▶ **Work instructions**:
Write out the stretch of lines below that begins at the line with "black hammer [55,355,146,431]" and ends at the line with "none -> black plane [175,200,254,266]", including both, exactly as given and nothing more.

-*-*-

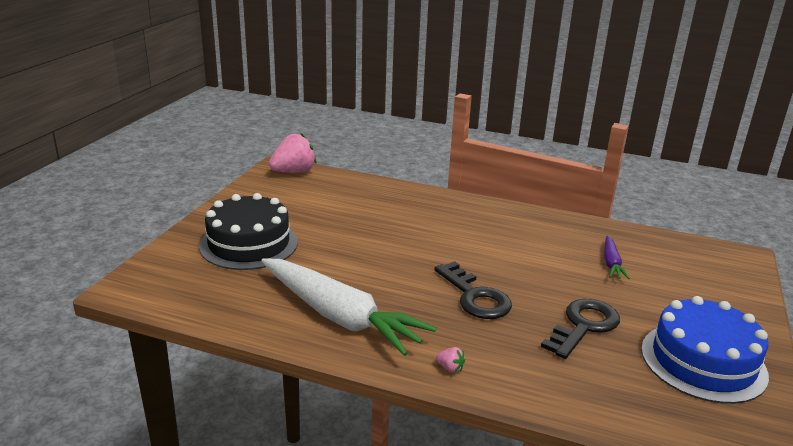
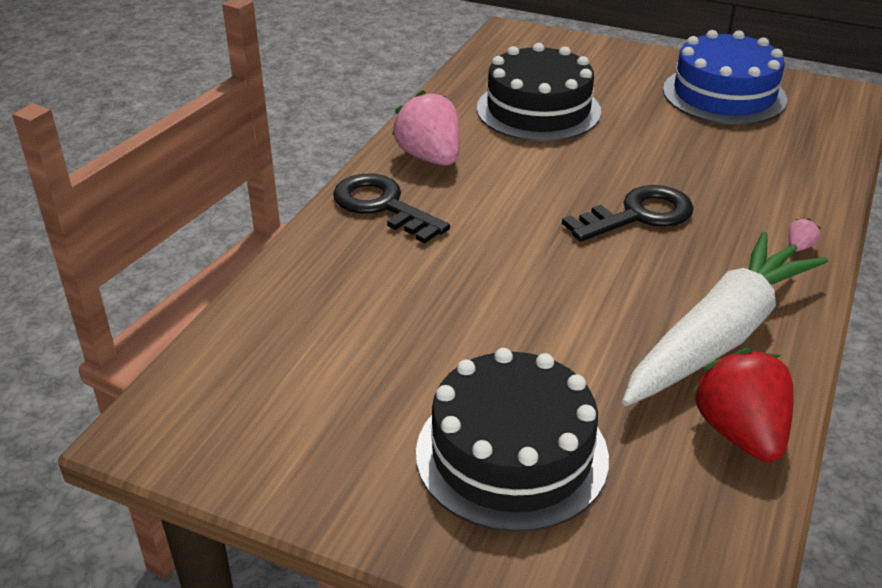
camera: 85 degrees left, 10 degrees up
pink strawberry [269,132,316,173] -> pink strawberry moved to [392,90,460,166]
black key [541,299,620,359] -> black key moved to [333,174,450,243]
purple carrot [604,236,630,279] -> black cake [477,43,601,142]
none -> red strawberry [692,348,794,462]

-*-*-

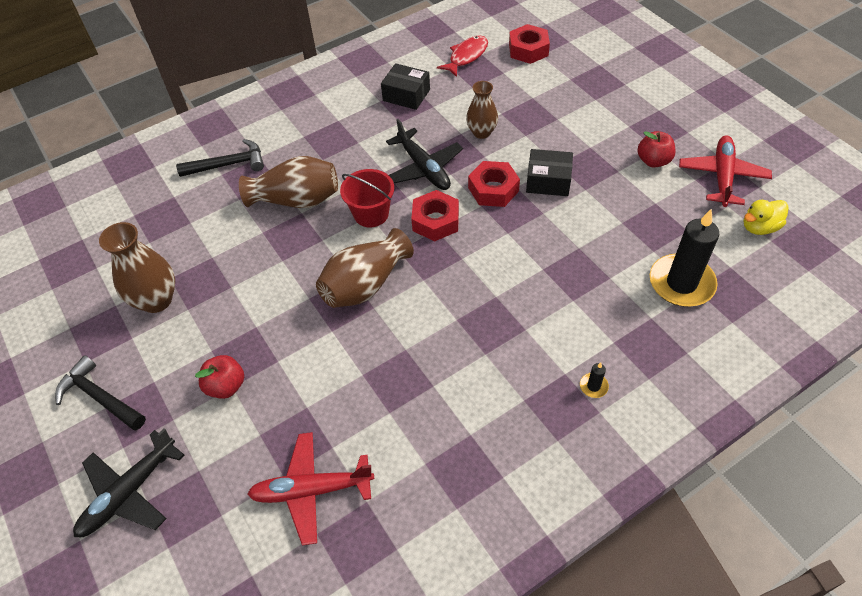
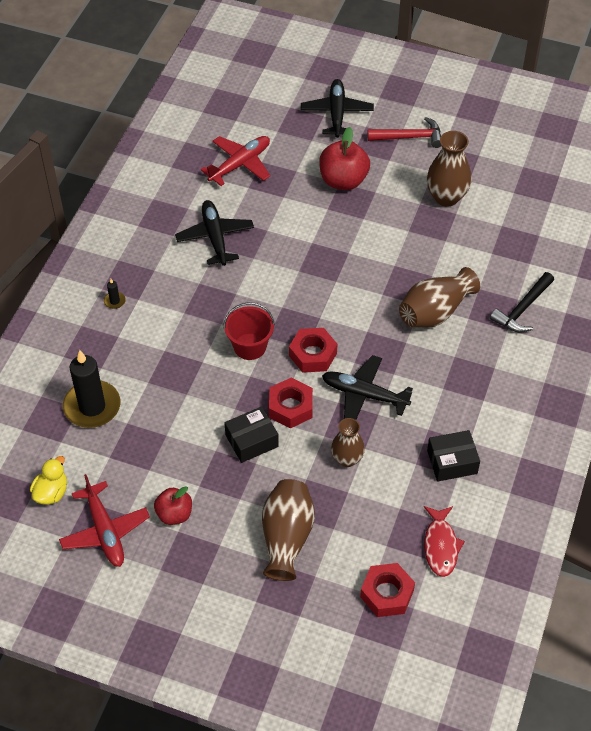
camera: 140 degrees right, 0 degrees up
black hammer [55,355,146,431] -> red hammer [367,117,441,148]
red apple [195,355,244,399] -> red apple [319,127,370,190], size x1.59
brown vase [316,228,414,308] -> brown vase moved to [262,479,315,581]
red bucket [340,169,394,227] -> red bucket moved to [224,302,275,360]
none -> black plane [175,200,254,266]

-*-*-

▶ **Exercise output**:
black hammer [55,355,146,431] -> red hammer [367,117,441,148]
red apple [195,355,244,399] -> red apple [319,127,370,190], size x1.59
brown vase [316,228,414,308] -> brown vase moved to [262,479,315,581]
red bucket [340,169,394,227] -> red bucket moved to [224,302,275,360]
none -> black plane [175,200,254,266]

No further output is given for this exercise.